Before-and-after change data:

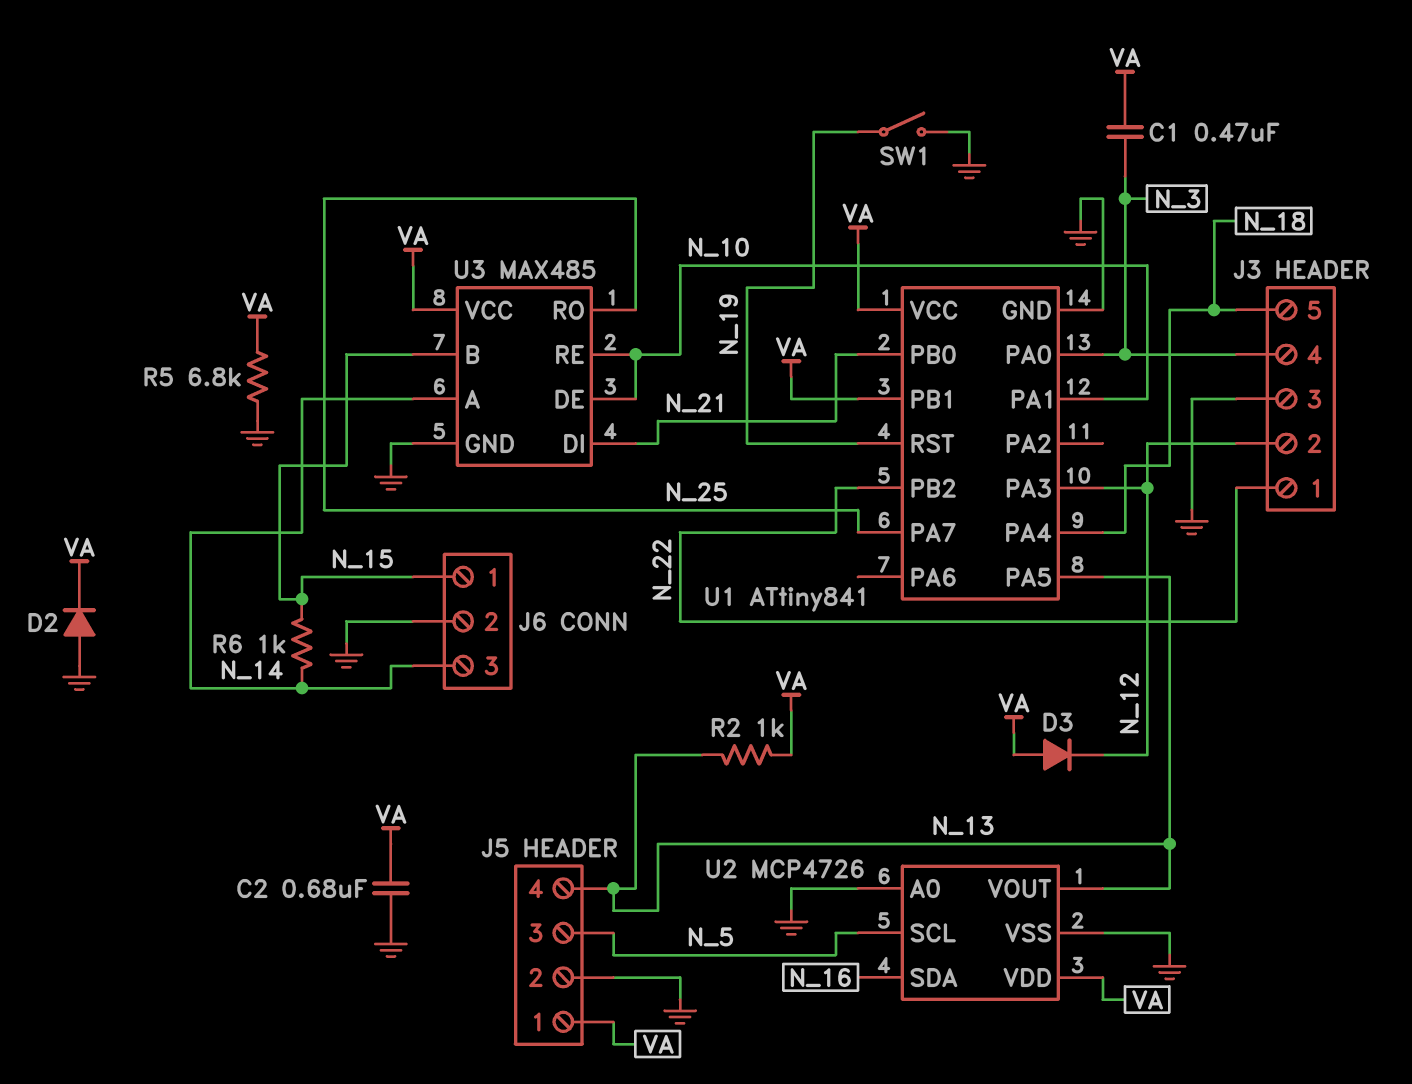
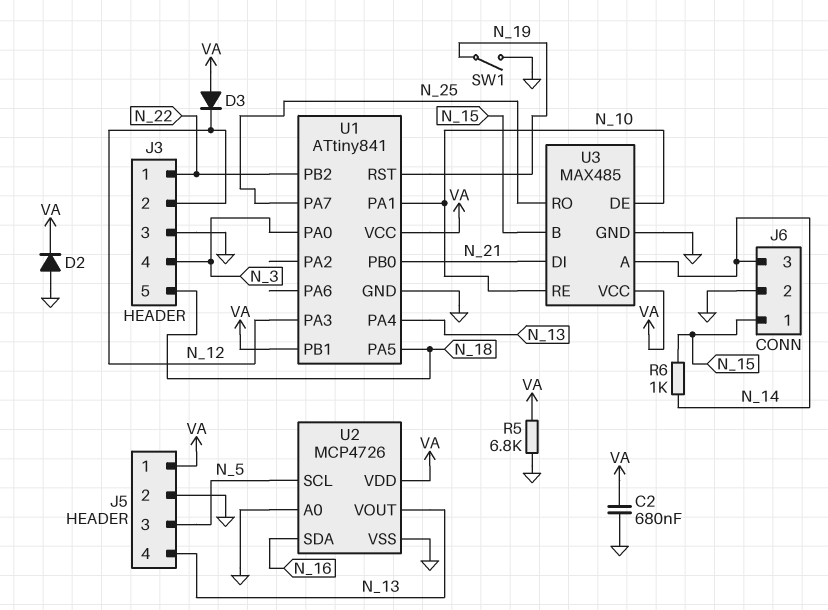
C1: 470nF (N_3, VA) -> none
R2: 1k (N_13, VA) -> none
U1 pin PA4: N_18 -> N_13
U1 pin PA5: N_13 -> N_18

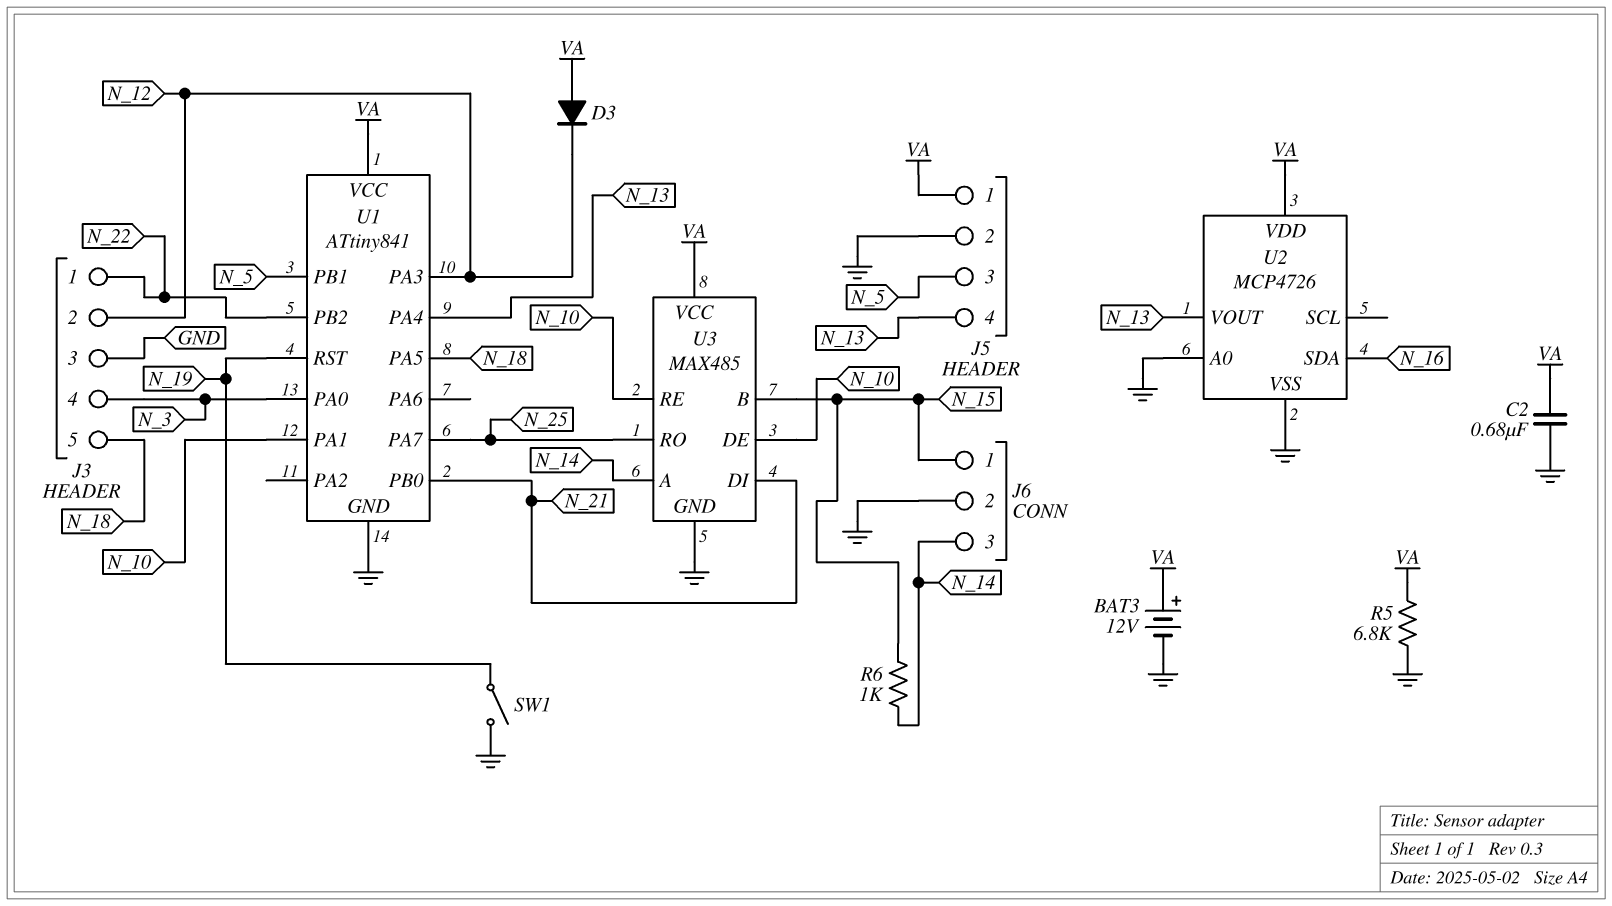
BAT3: none -> 12V (plus VA, minus GND)
D2: diode (A GND, K VA) -> none
U1 pin PB1: VA -> N_5
U2 pin SCL: N_5 -> none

» PROBLEM STATEMENT: Using the records above, output an exact copy without any pictures.

» SOLUTION TO THIS EXERCISE:
C1: 470nF (N_3, VA) -> none
R2: 1k (N_13, VA) -> none
U1 pin PA4: N_18 -> N_13
U1 pin PA5: N_13 -> N_18

BAT3: none -> 12V (plus VA, minus GND)
D2: diode (A GND, K VA) -> none
U1 pin PB1: VA -> N_5
U2 pin SCL: N_5 -> none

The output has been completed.